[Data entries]
────────────────

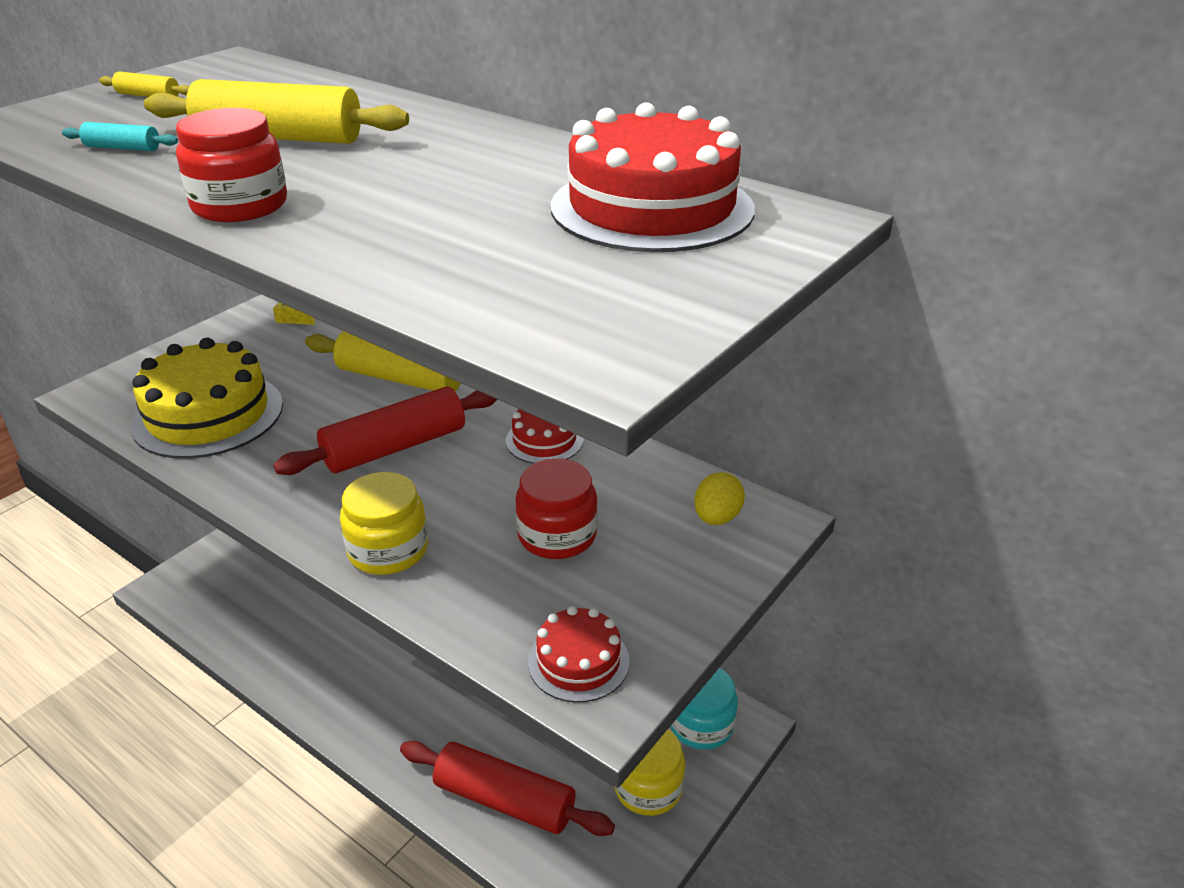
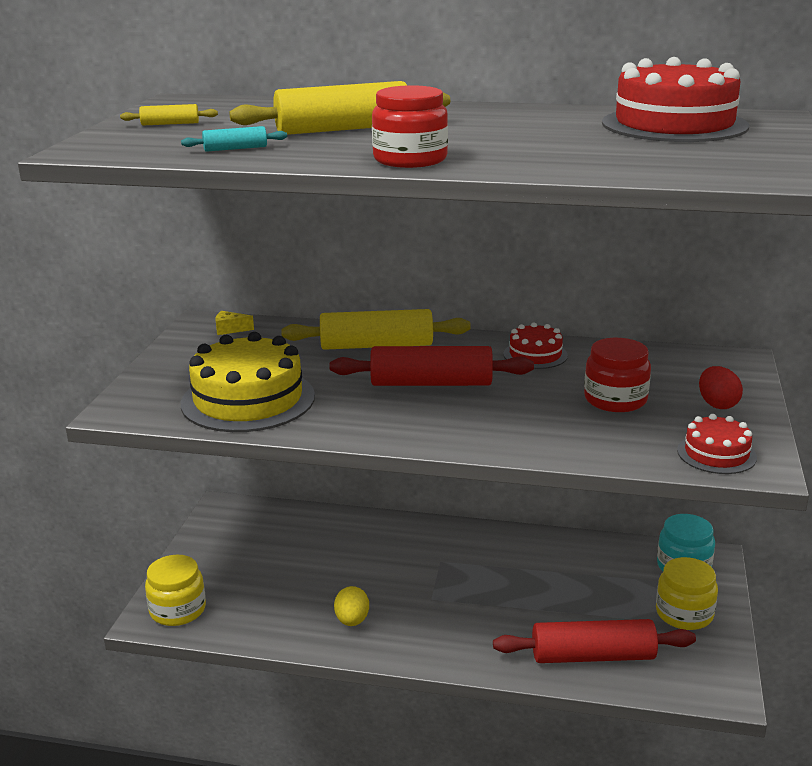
camera: 25 degrees left, 10 degrees down
red rolling pin [273,387,497,475] -> red rolling pin turned 60 degrees clockwise [329,346,534,386]
yellow jar [340,472,428,575] -> yellow jar moved to [145,555,206,626]
yellow egg [694,472,745,525] -> yellow egg moved to [334,586,369,626]
none -> red egg [699,366,743,409]

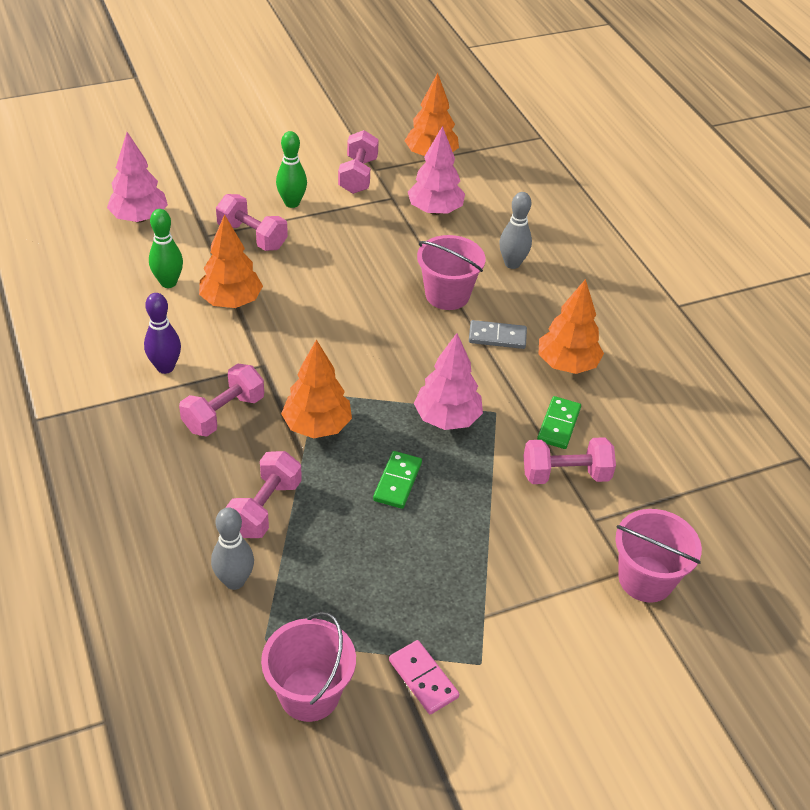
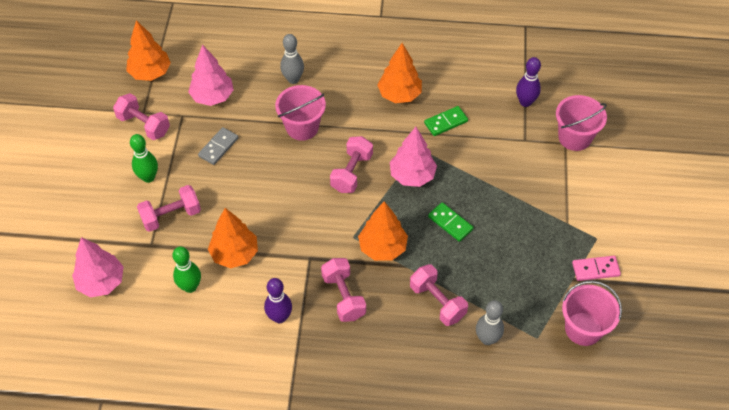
camera: 60 degrees left, 10 degrees up
grey domino [469,320,527,349] -> grey domino moved to [198,127,239,165]
pink dumbbell [523,437,616,484] -> pink dumbbell moved to [330,136,373,193]
green domino [537,396,581,449] -> green domino turned 75 degrees counterclockwise [424,106,468,136]
none -> purple bowling pin [516,57,541,107]

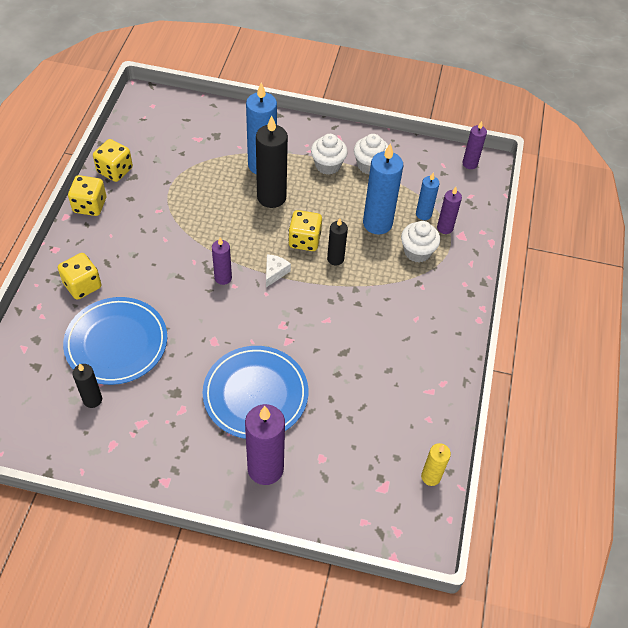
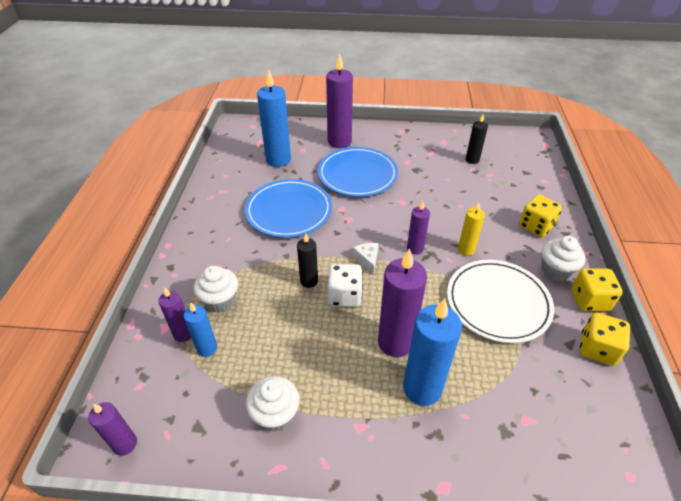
camera: 175 degrees right, 10 degrees down
blue plate [63,297,167,385] -> blue plate moved to [245,179,332,238]
black candle [256,116,288,208] -> purple candle [378,248,427,357]
white cheese [266,254,291,287] -> white cheese turned 150 degrees clockwise [353,243,379,275]
yellow dice [288,210,322,251] -> white dice [328,264,363,307]
white cupcake [311,134,348,175] -> white cupcake moved to [541,236,586,281]
blue candle [363,143,403,235] -> blue candle moved to [257,69,291,167]
yellow candle [421,443,451,486] -> yellow candle moved to [458,202,485,256]
none -> white plate [447,260,554,343]

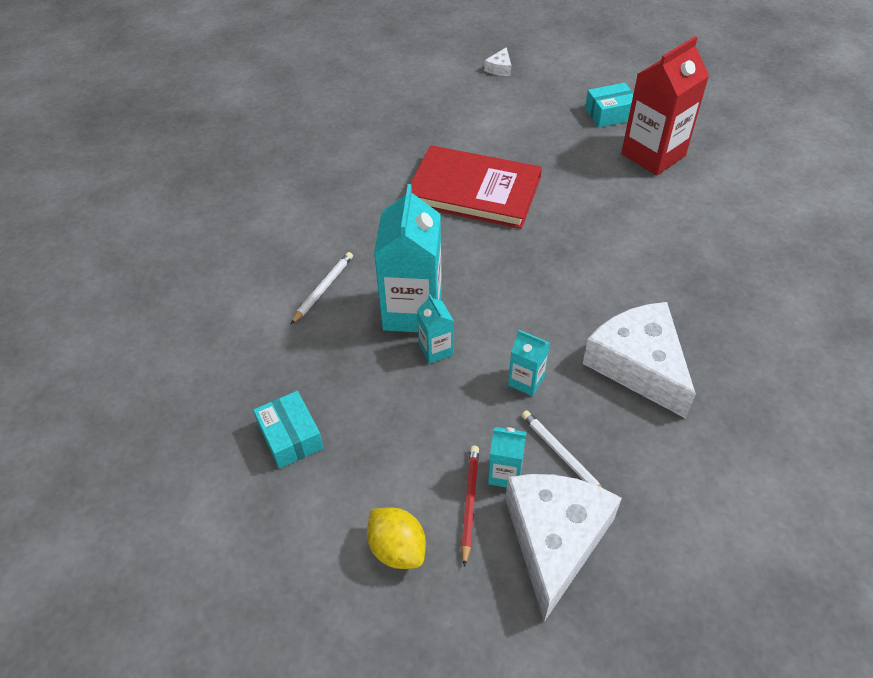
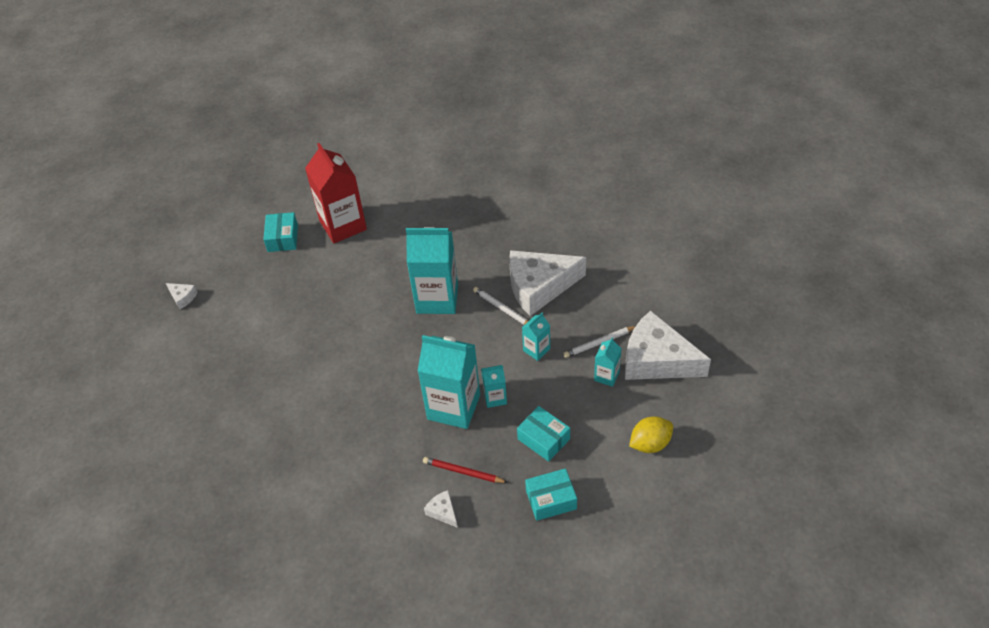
camera: 75 degrees left, 0 degrees up
white pencil [291,252,353,324] -> white pencil moved to [473,287,528,325]
red book [405,145,542,229] -> none
red pencil [461,446,479,567] -> red pencil moved to [423,457,508,483]
none -> turquoise carton [406,227,458,314]
none -> white cheese [424,490,458,528]
none -> turquoise box [517,406,570,462]

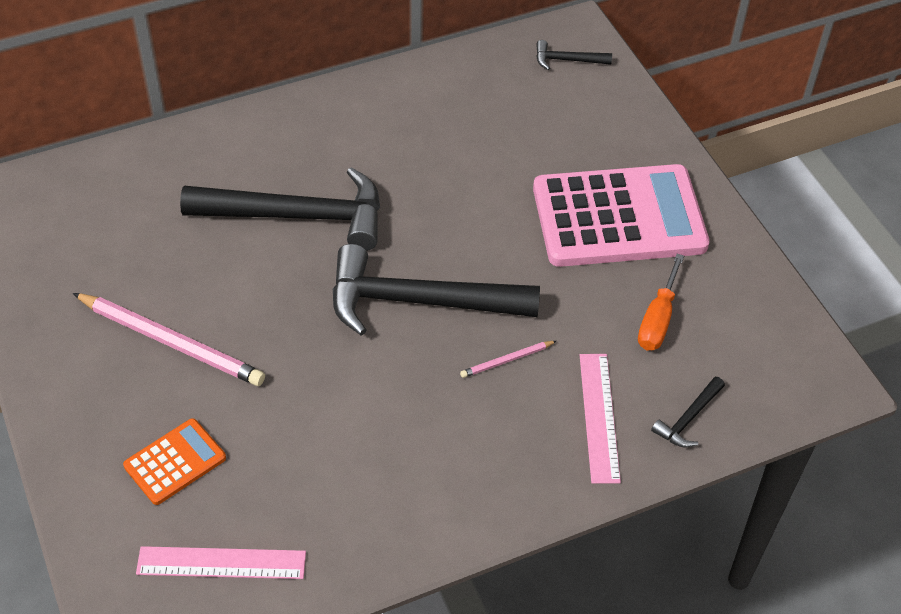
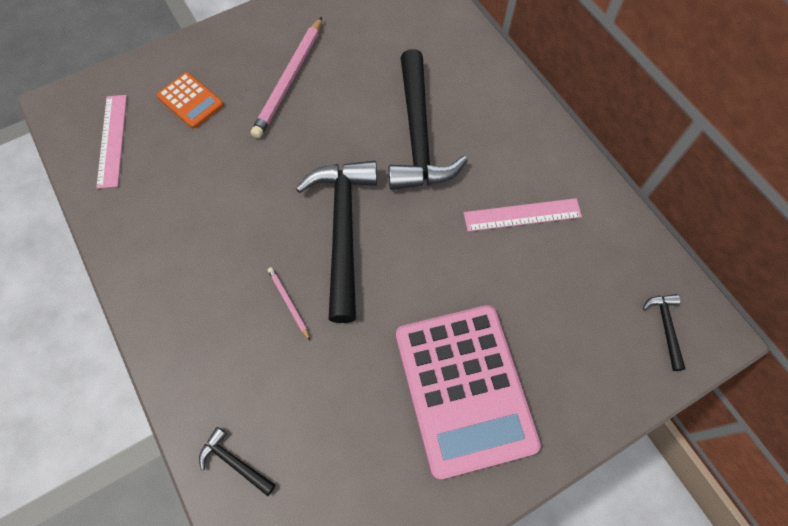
camera: 85 degrees right, 15 degrees up
pink ruler [580,354,621,484] -> pink ruler moved to [464,198,582,232]
orange screwdriver [638,254,684,351] -> none

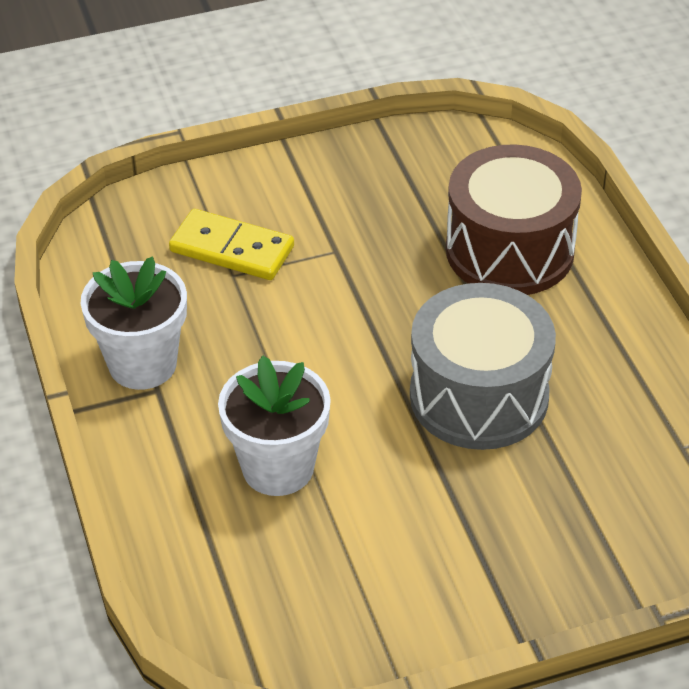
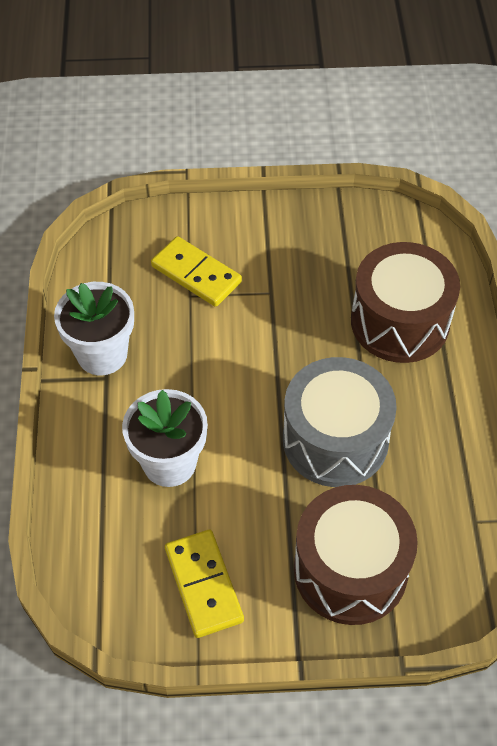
camera: 15 degrees right, 10 degrees up
none -> yellow domino [165,530,244,638]
none -> brown drum [294,485,418,625]

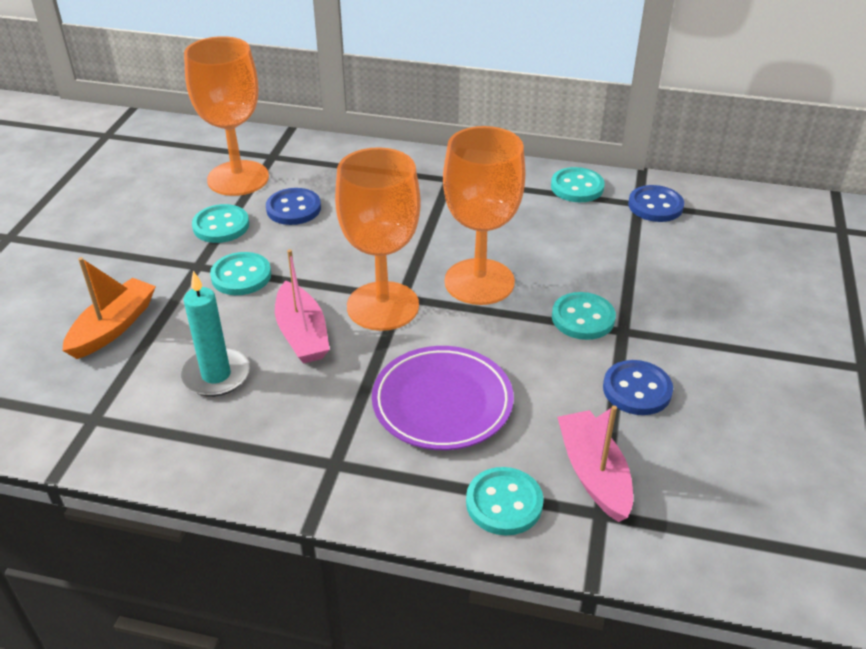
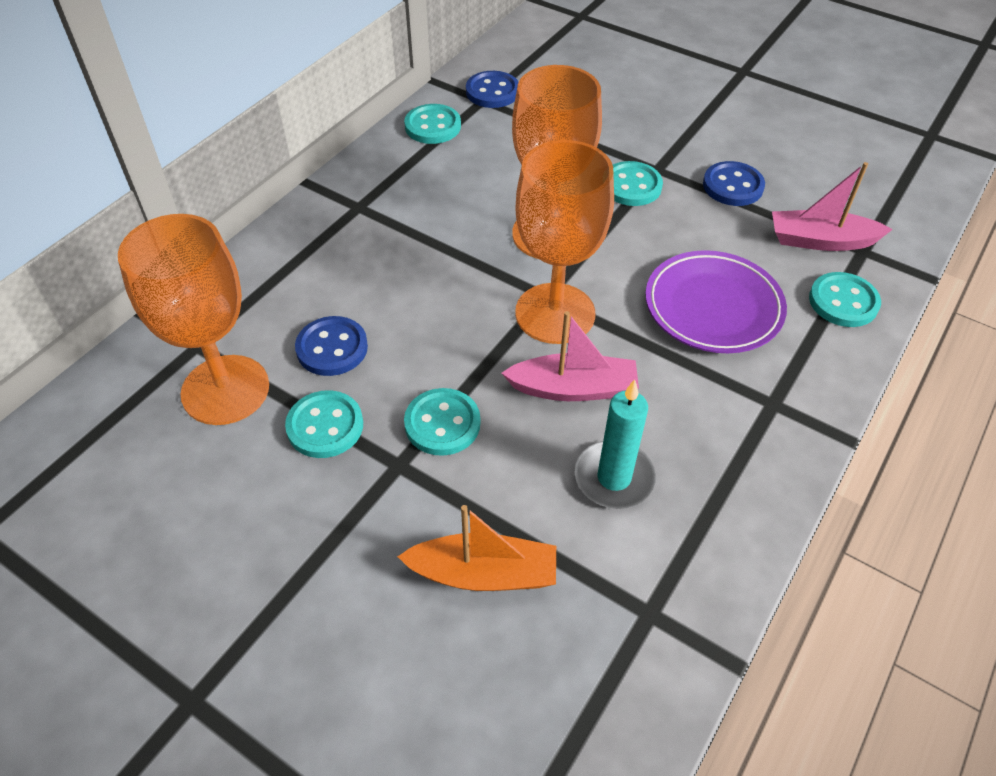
camera: 70 degrees left, 10 degrees up
orange boat [62,257,156,359] -> orange boat turned 135 degrees clockwise [397,505,556,591]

────────────────

◆ **To-do item**
All the records need to be printed again exactly as written, though without their pictures.

◆ **Solved exercise**
camera: 25 degrees left, 10 degrees down
red rolling pin [273,387,497,475] -> red rolling pin turned 60 degrees clockwise [329,346,534,386]
yellow jar [340,472,428,575] -> yellow jar moved to [145,555,206,626]
yellow egg [694,472,745,525] -> yellow egg moved to [334,586,369,626]
none -> red egg [699,366,743,409]

camera: 60 degrees left, 10 degrees up
grey domino [469,320,527,349] -> grey domino moved to [198,127,239,165]
pink dumbbell [523,437,616,484] -> pink dumbbell moved to [330,136,373,193]
green domino [537,396,581,449] -> green domino turned 75 degrees counterclockwise [424,106,468,136]
none -> purple bowling pin [516,57,541,107]

camera: 175 degrees right, 10 degrees down
blue plate [63,297,167,385] -> blue plate moved to [245,179,332,238]
black candle [256,116,288,208] -> purple candle [378,248,427,357]
white cheese [266,254,291,287] -> white cheese turned 150 degrees clockwise [353,243,379,275]
yellow dice [288,210,322,251] -> white dice [328,264,363,307]
white cupcake [311,134,348,175] -> white cupcake moved to [541,236,586,281]
blue candle [363,143,403,235] -> blue candle moved to [257,69,291,167]
yellow candle [421,443,451,486] -> yellow candle moved to [458,202,485,256]
none -> white plate [447,260,554,343]

camera: 75 degrees left, 0 degrees up
white pencil [291,252,353,324] -> white pencil moved to [473,287,528,325]
red book [405,145,542,229] -> none
red pencil [461,446,479,567] -> red pencil moved to [423,457,508,483]
none -> turquoise carton [406,227,458,314]
none -> white cheese [424,490,458,528]
none -> turquoise box [517,406,570,462]

camera: 85 degrees right, 15 degrees up
pink ruler [580,354,621,484] -> pink ruler moved to [464,198,582,232]
orange screwdriver [638,254,684,351] -> none

camera: 15 degrees right, 10 degrees up
none -> yellow domino [165,530,244,638]
none -> brown drum [294,485,418,625]

camera: 70 degrees left, 10 degrees up
orange boat [62,257,156,359] -> orange boat turned 135 degrees clockwise [397,505,556,591]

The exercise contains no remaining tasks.